PROMPT
Transcribe each entry exactly as it appears, leaving out any picture it holds.

★ ★ ★

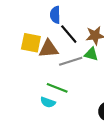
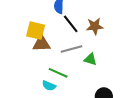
brown triangle: (49, 49) -> (41, 44), moved
green triangle: (91, 54) -> (90, 59), moved

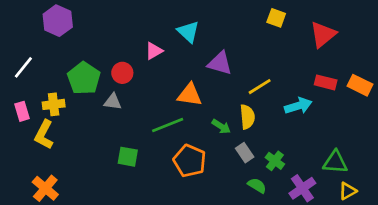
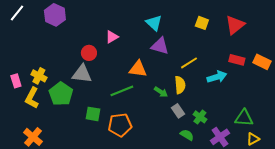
yellow square: (276, 18) -> (202, 23), moved
purple hexagon: (58, 21) -> (55, 15), moved
cyan triangle: (188, 32) -> (154, 23), moved
white line: (23, 67) -> (17, 13), moved
green pentagon: (84, 78) -> (61, 94), moved
gray triangle: (113, 102) -> (82, 74), size x1.5
yellow cross: (54, 104) -> (39, 76), turned 35
orange pentagon: (190, 161) -> (120, 125), moved, turned -30

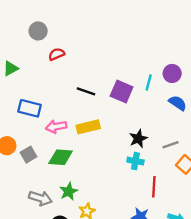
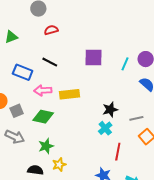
black line: (86, 91) -> (50, 62), moved
purple square: (122, 91) -> (93, 58), moved, turned -30
cyan cross: (135, 161) -> (105, 128), turned 32
gray arrow: (40, 198) -> (15, 137), moved

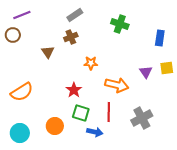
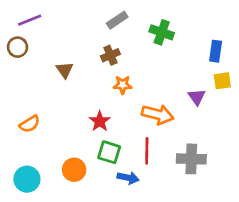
gray rectangle: (75, 15) -> (117, 20), moved
brown cross: (71, 37) -> (110, 55), moved
yellow square: (167, 68) -> (222, 81), moved
orange semicircle: (22, 92) -> (30, 124), size x0.7
gray cross: (142, 118) -> (191, 159), turned 30

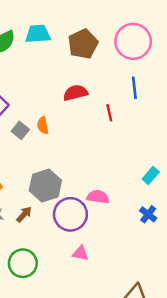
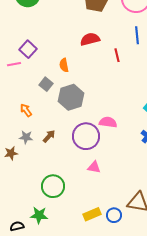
gray square: (20, 130) -> (46, 84), moved
gray hexagon: (45, 186) -> (71, 97), moved
green circle: (23, 263) -> (53, 186), moved

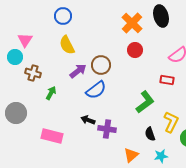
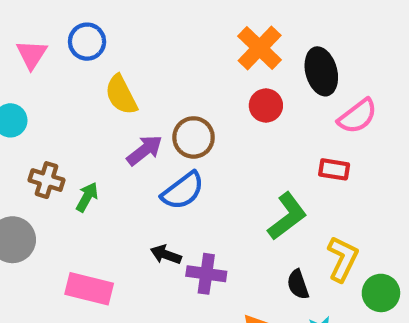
blue circle: (63, 16) -> (87, 42), moved
black ellipse: (161, 16) -> (321, 71), moved
pink triangle: (25, 40) -> (32, 54), moved
brown cross: (33, 73) -> (47, 180), moved

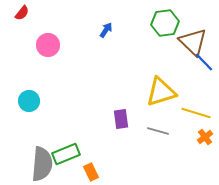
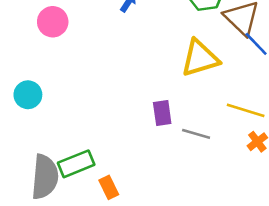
yellow triangle: (161, 92) -> (200, 58), moved
purple rectangle: (121, 119) -> (162, 113), moved

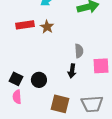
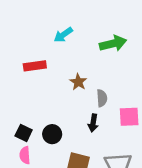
brown star: (47, 27) -> (78, 82), moved

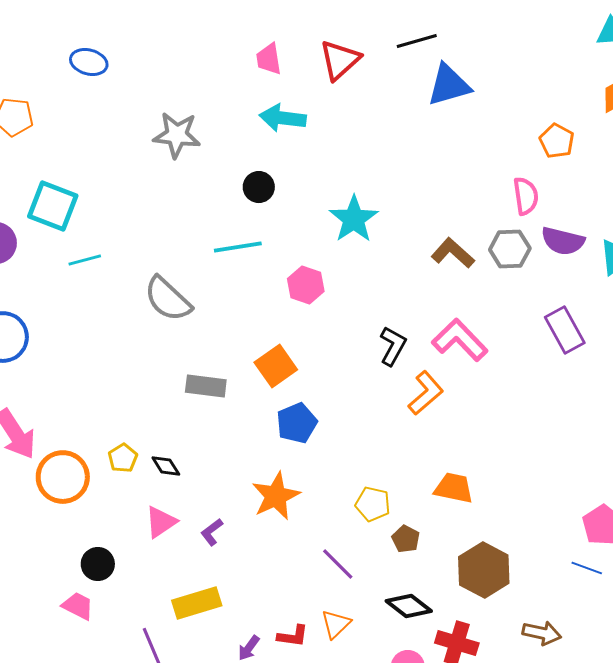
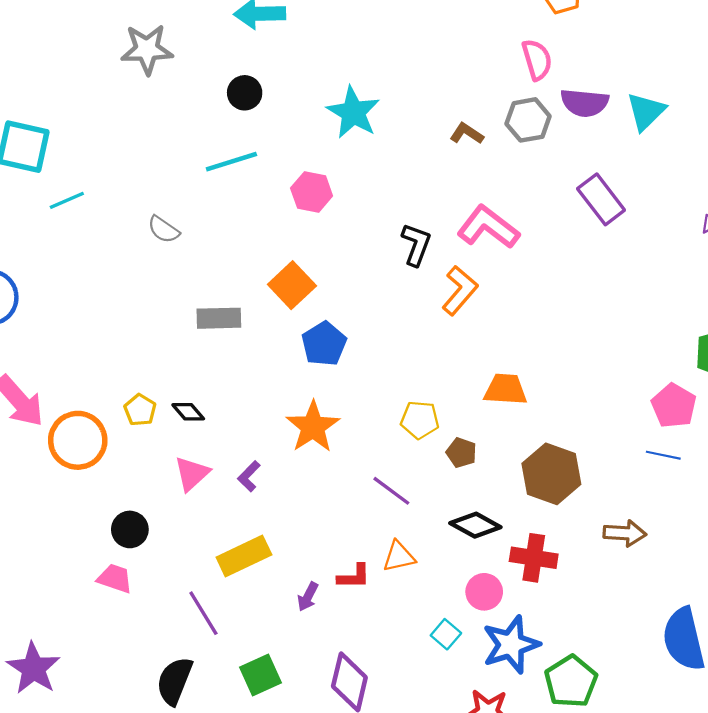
brown L-shape: (453, 253) -> (467, 134), size x0.7
gray semicircle: (168, 299) -> (163, 229), size x0.6
orange triangle: (336, 624) -> (399, 557), turned 40

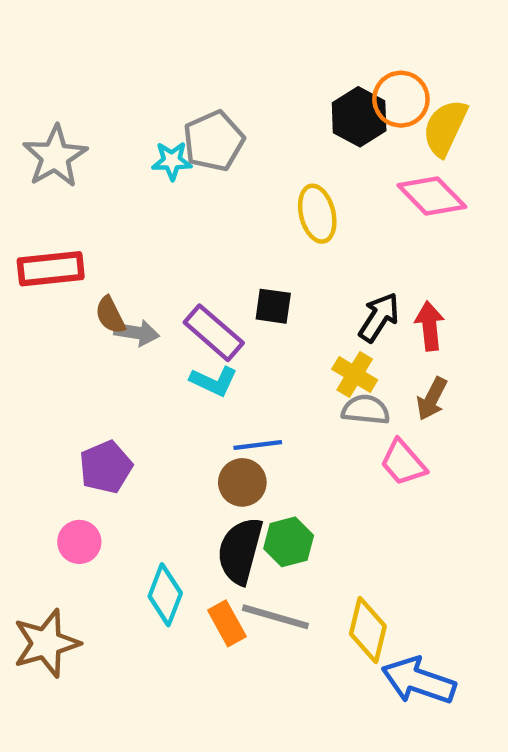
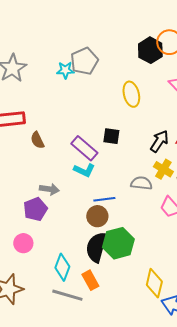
gray arrow: (137, 333) -> (49, 189), moved
yellow cross: (355, 375) -> (163, 169), moved
gray semicircle: (366, 410) -> (141, 183), moved
green hexagon: (289, 542) -> (118, 243), size x1.4
gray line: (275, 617) -> (67, 295), moved

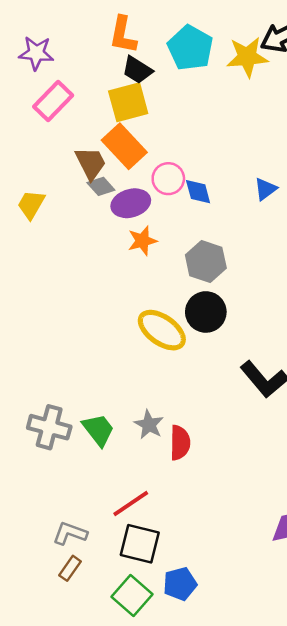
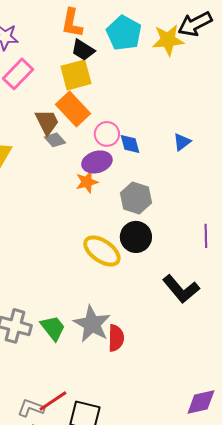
purple ellipse: (131, 203) -> (97, 162), moved
gray star: (149, 425) -> (92, 324), size x1.6
red line: (131, 504) -> (53, 401), moved

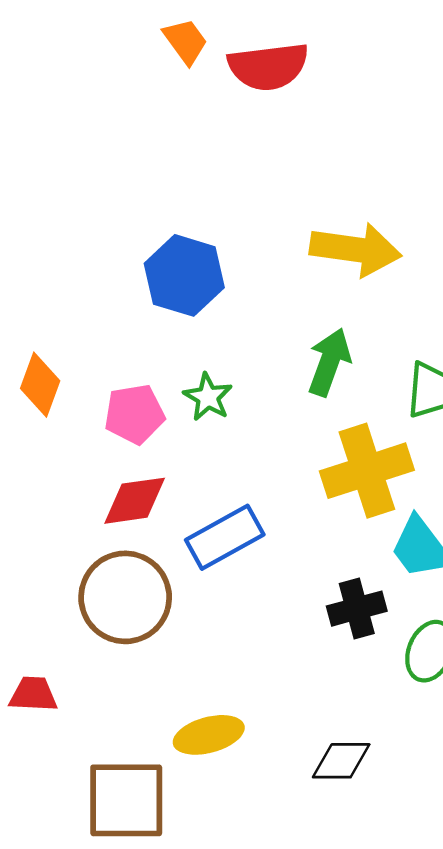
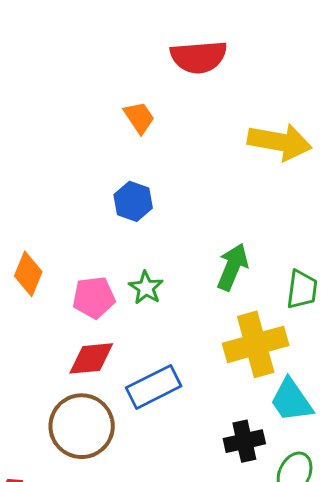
orange trapezoid: (185, 41) -> (139, 117), moved
yellow arrow: (356, 249) -> (280, 142), moved
blue hexagon: (184, 275) -> (133, 201), size x0.7

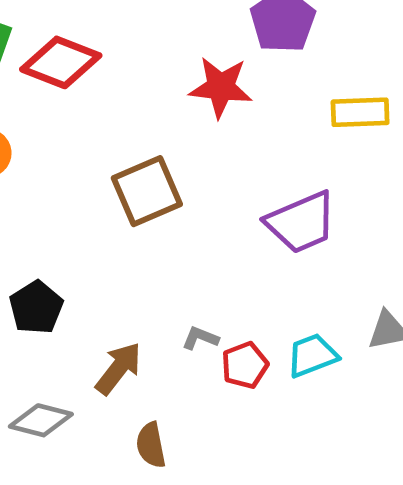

★ ★ ★

RESPONSE TO THIS EXERCISE
brown triangle: (49, 49) -> (41, 44), moved
green triangle: (91, 54) -> (90, 59), moved

yellow square: (276, 18) -> (202, 23), moved
purple hexagon: (58, 21) -> (55, 15), moved
cyan triangle: (188, 32) -> (154, 23), moved
white line: (23, 67) -> (17, 13), moved
green pentagon: (84, 78) -> (61, 94), moved
gray triangle: (113, 102) -> (82, 74), size x1.5
yellow cross: (54, 104) -> (39, 76), turned 35
orange pentagon: (190, 161) -> (120, 125), moved, turned -30

black line: (86, 91) -> (50, 62), moved
purple square: (122, 91) -> (93, 58), moved, turned -30
cyan cross: (135, 161) -> (105, 128), turned 32
gray arrow: (40, 198) -> (15, 137), moved

gray rectangle: (75, 15) -> (117, 20), moved
brown cross: (71, 37) -> (110, 55), moved
yellow square: (167, 68) -> (222, 81), moved
orange semicircle: (22, 92) -> (30, 124), size x0.7
gray cross: (142, 118) -> (191, 159), turned 30

gray square: (20, 130) -> (46, 84), moved
gray hexagon: (45, 186) -> (71, 97), moved
green circle: (23, 263) -> (53, 186), moved

blue circle: (63, 16) -> (87, 42), moved
black ellipse: (161, 16) -> (321, 71), moved
pink triangle: (25, 40) -> (32, 54), moved
brown cross: (33, 73) -> (47, 180), moved

yellow triangle: (161, 92) -> (200, 58), moved
purple rectangle: (121, 119) -> (162, 113), moved

brown star: (47, 27) -> (78, 82), moved

brown L-shape: (453, 253) -> (467, 134), size x0.7
gray semicircle: (168, 299) -> (163, 229), size x0.6
orange triangle: (336, 624) -> (399, 557), turned 40

gray arrow: (137, 333) -> (49, 189), moved
yellow cross: (355, 375) -> (163, 169), moved
gray semicircle: (366, 410) -> (141, 183), moved
green hexagon: (289, 542) -> (118, 243), size x1.4
gray line: (275, 617) -> (67, 295), moved

purple ellipse: (131, 203) -> (97, 162), moved
gray star: (149, 425) -> (92, 324), size x1.6
red line: (131, 504) -> (53, 401), moved

orange trapezoid: (185, 41) -> (139, 117), moved
yellow arrow: (356, 249) -> (280, 142), moved
blue hexagon: (184, 275) -> (133, 201), size x0.7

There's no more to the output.